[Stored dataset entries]
##########

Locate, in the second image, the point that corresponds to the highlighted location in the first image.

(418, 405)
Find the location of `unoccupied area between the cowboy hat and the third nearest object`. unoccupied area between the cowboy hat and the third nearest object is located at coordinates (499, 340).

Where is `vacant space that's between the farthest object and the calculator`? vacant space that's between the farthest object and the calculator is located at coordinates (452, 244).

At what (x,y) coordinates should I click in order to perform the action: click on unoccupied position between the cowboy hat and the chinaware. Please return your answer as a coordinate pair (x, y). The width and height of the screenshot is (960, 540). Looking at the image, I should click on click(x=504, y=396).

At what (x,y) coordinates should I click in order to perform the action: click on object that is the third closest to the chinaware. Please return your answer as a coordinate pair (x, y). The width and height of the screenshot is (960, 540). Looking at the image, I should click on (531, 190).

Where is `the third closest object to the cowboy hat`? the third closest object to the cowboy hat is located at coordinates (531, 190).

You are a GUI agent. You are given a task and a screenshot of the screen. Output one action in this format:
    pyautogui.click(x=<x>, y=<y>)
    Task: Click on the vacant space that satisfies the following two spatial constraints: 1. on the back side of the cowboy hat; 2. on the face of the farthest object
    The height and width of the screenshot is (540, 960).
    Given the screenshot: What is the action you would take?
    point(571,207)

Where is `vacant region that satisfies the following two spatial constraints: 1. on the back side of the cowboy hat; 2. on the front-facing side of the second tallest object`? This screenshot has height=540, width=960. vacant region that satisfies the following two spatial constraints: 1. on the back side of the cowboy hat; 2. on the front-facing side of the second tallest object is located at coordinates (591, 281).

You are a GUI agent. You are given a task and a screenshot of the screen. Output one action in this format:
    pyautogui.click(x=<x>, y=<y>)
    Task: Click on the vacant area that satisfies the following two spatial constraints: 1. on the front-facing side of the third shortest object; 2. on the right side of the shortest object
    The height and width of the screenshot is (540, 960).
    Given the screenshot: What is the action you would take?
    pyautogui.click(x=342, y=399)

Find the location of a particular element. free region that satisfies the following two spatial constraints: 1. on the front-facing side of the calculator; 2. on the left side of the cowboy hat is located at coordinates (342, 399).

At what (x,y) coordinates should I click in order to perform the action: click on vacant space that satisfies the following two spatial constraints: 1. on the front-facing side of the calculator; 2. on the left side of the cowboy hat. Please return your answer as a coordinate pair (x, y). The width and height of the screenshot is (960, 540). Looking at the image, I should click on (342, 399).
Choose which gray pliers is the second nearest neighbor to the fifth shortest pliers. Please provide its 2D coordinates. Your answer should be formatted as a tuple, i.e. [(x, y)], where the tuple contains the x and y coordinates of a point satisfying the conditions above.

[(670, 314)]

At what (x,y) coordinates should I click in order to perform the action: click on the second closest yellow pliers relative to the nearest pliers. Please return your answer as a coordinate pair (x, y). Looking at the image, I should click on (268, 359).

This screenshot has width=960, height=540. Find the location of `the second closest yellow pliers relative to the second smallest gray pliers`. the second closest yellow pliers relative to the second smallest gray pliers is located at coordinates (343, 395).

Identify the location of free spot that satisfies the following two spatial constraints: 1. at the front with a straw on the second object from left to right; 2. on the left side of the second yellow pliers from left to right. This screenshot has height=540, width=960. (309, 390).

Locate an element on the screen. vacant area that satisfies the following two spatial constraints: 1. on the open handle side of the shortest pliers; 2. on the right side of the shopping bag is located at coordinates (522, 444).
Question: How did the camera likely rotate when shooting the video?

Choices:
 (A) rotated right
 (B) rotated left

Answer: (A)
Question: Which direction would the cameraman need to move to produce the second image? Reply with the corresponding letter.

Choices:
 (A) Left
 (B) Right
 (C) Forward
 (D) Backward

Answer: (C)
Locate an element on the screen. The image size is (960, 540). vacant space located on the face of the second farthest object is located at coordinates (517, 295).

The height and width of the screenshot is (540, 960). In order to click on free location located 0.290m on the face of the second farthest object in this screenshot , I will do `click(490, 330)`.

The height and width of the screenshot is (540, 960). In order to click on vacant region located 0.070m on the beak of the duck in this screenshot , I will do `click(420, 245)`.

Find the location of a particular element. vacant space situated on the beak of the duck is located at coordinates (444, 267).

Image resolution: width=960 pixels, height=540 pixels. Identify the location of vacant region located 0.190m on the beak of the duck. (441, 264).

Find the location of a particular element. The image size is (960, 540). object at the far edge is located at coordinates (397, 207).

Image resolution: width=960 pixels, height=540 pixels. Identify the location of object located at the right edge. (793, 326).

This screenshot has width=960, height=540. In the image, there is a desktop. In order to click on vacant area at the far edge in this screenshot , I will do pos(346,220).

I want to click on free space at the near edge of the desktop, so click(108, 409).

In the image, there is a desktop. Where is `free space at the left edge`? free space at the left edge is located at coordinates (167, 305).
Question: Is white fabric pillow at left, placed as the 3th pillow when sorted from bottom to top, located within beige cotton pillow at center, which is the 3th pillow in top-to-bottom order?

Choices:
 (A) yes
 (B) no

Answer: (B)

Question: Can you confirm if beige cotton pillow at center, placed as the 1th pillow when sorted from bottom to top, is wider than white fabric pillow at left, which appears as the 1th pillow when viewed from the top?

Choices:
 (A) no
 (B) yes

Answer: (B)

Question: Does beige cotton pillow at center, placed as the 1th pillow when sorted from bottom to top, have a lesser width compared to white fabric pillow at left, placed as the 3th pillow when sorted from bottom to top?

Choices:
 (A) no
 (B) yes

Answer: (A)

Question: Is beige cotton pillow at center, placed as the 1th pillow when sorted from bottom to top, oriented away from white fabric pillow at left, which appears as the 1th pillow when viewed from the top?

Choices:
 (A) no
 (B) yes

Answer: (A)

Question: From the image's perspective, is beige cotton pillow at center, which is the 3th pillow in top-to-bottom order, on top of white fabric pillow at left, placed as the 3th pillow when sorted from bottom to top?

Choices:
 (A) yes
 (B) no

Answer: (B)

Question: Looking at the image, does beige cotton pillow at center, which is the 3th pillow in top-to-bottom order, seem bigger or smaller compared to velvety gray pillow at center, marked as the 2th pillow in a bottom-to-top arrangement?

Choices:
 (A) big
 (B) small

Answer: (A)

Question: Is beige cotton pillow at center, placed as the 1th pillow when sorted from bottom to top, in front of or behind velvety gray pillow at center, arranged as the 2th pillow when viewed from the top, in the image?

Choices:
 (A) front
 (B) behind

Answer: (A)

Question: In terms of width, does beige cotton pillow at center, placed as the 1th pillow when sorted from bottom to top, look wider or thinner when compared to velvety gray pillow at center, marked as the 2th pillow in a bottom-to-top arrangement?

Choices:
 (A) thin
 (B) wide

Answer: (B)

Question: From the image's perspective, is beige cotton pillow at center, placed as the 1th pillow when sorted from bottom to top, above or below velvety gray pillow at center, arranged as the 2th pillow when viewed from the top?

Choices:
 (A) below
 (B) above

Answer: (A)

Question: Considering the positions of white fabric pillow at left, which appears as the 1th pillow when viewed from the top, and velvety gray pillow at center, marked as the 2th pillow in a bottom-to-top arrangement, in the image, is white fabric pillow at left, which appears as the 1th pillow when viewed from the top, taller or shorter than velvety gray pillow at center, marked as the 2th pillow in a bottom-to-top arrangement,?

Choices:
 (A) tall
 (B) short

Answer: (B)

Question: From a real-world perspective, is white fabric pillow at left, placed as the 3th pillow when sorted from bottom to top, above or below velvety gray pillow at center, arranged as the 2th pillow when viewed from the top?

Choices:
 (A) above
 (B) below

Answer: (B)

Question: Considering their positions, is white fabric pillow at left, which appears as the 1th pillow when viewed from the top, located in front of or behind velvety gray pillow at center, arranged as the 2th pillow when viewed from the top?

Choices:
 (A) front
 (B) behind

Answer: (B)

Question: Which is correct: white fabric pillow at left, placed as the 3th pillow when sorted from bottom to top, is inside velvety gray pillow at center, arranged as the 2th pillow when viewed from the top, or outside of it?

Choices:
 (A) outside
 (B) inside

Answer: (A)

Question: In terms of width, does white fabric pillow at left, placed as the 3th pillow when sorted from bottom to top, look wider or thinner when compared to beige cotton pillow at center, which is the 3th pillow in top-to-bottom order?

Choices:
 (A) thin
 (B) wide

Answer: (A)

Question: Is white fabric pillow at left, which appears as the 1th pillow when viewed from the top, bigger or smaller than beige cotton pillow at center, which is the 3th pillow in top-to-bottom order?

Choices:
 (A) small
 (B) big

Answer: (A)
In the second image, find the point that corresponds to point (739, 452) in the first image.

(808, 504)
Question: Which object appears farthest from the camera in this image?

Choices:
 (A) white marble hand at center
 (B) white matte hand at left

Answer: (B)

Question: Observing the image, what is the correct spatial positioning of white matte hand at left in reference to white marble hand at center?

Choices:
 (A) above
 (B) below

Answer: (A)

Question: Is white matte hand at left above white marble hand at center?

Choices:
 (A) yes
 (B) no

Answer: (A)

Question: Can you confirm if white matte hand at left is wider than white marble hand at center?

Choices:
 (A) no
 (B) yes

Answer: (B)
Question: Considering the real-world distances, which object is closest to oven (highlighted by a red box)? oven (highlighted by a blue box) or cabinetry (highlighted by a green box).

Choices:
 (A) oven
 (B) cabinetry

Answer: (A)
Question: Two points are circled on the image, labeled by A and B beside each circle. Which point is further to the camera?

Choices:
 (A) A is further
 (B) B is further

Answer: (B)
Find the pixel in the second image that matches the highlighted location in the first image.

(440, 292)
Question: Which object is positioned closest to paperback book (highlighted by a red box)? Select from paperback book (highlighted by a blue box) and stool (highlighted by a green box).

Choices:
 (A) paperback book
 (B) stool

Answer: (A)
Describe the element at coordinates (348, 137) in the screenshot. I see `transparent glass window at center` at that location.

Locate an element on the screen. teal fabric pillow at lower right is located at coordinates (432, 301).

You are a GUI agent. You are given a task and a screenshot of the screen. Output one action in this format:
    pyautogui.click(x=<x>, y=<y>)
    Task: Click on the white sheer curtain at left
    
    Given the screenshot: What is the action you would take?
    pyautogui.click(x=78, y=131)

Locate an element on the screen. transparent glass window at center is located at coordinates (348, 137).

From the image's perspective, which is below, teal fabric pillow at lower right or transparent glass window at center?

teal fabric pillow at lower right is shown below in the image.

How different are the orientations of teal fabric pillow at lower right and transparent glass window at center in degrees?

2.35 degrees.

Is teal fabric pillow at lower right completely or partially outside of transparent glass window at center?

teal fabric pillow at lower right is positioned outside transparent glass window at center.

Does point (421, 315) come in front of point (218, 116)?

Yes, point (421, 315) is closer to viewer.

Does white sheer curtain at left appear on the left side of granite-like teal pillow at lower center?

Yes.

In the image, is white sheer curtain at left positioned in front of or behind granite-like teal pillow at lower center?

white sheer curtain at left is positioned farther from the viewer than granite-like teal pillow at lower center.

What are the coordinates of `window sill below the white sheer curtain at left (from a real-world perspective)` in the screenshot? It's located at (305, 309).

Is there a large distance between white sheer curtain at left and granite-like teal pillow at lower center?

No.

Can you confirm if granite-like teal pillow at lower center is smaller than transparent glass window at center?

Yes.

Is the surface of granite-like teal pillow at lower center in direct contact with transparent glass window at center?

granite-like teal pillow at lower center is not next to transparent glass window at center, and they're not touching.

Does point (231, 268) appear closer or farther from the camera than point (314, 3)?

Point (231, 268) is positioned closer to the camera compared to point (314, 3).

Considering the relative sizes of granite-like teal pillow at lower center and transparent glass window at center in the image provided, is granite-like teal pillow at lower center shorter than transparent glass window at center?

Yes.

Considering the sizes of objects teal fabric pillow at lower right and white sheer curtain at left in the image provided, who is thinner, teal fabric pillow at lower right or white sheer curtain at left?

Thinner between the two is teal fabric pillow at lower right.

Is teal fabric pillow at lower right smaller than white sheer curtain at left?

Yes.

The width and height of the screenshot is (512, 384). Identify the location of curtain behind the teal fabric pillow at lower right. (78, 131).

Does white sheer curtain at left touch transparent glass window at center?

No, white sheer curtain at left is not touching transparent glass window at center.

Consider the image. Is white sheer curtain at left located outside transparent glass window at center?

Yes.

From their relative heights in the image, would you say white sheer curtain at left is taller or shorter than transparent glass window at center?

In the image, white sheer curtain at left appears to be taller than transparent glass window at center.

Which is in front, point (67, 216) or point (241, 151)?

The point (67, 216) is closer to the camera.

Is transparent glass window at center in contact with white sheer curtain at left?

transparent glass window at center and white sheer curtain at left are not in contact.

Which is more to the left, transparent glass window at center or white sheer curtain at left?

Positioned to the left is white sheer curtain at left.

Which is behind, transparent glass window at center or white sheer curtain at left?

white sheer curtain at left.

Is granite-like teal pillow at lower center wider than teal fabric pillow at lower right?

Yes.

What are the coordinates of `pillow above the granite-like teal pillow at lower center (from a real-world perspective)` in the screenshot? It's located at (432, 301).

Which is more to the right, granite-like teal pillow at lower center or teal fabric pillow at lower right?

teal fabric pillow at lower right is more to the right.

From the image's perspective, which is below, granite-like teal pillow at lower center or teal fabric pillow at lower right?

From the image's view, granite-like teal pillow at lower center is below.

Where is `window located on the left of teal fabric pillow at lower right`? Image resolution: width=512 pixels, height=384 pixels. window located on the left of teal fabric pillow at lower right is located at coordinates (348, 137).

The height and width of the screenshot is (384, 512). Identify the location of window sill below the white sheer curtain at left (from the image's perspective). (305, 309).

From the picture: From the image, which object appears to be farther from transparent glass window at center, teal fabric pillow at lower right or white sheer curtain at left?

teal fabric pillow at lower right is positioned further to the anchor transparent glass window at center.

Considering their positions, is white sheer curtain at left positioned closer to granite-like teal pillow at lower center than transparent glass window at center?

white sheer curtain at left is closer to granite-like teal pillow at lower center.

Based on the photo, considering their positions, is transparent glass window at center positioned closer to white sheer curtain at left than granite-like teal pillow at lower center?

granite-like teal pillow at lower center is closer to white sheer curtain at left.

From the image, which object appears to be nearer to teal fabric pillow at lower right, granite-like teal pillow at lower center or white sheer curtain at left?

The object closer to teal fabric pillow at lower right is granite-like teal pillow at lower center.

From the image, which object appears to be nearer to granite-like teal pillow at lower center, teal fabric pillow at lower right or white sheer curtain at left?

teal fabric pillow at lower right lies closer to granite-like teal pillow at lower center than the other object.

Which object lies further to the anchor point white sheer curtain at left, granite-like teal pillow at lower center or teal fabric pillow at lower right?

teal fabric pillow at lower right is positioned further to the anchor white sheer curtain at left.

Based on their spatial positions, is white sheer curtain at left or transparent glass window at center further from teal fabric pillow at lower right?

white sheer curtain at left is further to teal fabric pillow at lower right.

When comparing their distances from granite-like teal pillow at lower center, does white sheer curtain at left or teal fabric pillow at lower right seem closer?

##########

Reproduce the listing word for word from its first line up to and including the line with "coordinates (531, 190).". Output only those lines.

### Solution:
Locate, in the second image, the point that corresponds to the highlighted location in the first image.

(418, 405)
Find the location of `unoccupied area between the cowboy hat and the third nearest object`. unoccupied area between the cowboy hat and the third nearest object is located at coordinates (499, 340).

Where is `vacant space that's between the farthest object and the calculator`? vacant space that's between the farthest object and the calculator is located at coordinates (452, 244).

At what (x,y) coordinates should I click in order to perform the action: click on unoccupied position between the cowboy hat and the chinaware. Please return your answer as a coordinate pair (x, y). The width and height of the screenshot is (960, 540). Looking at the image, I should click on click(x=504, y=396).

At what (x,y) coordinates should I click in order to perform the action: click on object that is the third closest to the chinaware. Please return your answer as a coordinate pair (x, y). The width and height of the screenshot is (960, 540). Looking at the image, I should click on (531, 190).

Where is `the third closest object to the cowboy hat`? the third closest object to the cowboy hat is located at coordinates (531, 190).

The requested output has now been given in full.